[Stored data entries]
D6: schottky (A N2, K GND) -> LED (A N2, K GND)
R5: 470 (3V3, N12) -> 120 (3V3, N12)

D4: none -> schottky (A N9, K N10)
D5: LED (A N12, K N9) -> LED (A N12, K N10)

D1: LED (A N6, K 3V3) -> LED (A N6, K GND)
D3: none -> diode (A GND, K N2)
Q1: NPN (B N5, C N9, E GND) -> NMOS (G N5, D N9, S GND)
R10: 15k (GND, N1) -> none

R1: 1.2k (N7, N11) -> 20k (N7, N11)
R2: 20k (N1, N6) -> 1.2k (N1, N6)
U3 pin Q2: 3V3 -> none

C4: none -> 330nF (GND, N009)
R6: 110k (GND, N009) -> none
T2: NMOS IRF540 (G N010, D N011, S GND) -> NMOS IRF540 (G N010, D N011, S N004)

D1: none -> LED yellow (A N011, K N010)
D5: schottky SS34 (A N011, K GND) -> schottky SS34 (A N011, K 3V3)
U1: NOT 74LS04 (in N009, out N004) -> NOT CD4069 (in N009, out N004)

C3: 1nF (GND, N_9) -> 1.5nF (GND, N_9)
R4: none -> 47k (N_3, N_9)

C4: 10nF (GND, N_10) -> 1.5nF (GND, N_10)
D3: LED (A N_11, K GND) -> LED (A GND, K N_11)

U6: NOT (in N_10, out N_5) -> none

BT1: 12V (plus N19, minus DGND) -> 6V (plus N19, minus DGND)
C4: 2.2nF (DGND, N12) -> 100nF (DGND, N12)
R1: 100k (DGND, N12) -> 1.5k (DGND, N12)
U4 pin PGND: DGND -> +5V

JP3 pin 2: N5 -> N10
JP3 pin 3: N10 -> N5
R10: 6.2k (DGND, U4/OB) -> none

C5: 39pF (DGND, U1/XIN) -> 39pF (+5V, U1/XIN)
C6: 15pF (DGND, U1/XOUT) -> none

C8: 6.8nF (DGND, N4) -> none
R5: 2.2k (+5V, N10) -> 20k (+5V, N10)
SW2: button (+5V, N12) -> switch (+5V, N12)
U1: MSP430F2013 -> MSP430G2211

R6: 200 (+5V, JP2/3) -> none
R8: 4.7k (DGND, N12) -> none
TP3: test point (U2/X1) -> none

§ **Prompt**: All of the data above should be reproduced exactly.

§ **Reply**:
D6: schottky (A N2, K GND) -> LED (A N2, K GND)
R5: 470 (3V3, N12) -> 120 (3V3, N12)

D4: none -> schottky (A N9, K N10)
D5: LED (A N12, K N9) -> LED (A N12, K N10)

D1: LED (A N6, K 3V3) -> LED (A N6, K GND)
D3: none -> diode (A GND, K N2)
Q1: NPN (B N5, C N9, E GND) -> NMOS (G N5, D N9, S GND)
R10: 15k (GND, N1) -> none

R1: 1.2k (N7, N11) -> 20k (N7, N11)
R2: 20k (N1, N6) -> 1.2k (N1, N6)
U3 pin Q2: 3V3 -> none

C4: none -> 330nF (GND, N009)
R6: 110k (GND, N009) -> none
T2: NMOS IRF540 (G N010, D N011, S GND) -> NMOS IRF540 (G N010, D N011, S N004)

D1: none -> LED yellow (A N011, K N010)
D5: schottky SS34 (A N011, K GND) -> schottky SS34 (A N011, K 3V3)
U1: NOT 74LS04 (in N009, out N004) -> NOT CD4069 (in N009, out N004)

C3: 1nF (GND, N_9) -> 1.5nF (GND, N_9)
R4: none -> 47k (N_3, N_9)

C4: 10nF (GND, N_10) -> 1.5nF (GND, N_10)
D3: LED (A N_11, K GND) -> LED (A GND, K N_11)

U6: NOT (in N_10, out N_5) -> none

BT1: 12V (plus N19, minus DGND) -> 6V (plus N19, minus DGND)
C4: 2.2nF (DGND, N12) -> 100nF (DGND, N12)
R1: 100k (DGND, N12) -> 1.5k (DGND, N12)
U4 pin PGND: DGND -> +5V

JP3 pin 2: N5 -> N10
JP3 pin 3: N10 -> N5
R10: 6.2k (DGND, U4/OB) -> none

C5: 39pF (DGND, U1/XIN) -> 39pF (+5V, U1/XIN)
C6: 15pF (DGND, U1/XOUT) -> none

C8: 6.8nF (DGND, N4) -> none
R5: 2.2k (+5V, N10) -> 20k (+5V, N10)
SW2: button (+5V, N12) -> switch (+5V, N12)
U1: MSP430F2013 -> MSP430G2211

R6: 200 (+5V, JP2/3) -> none
R8: 4.7k (DGND, N12) -> none
TP3: test point (U2/X1) -> none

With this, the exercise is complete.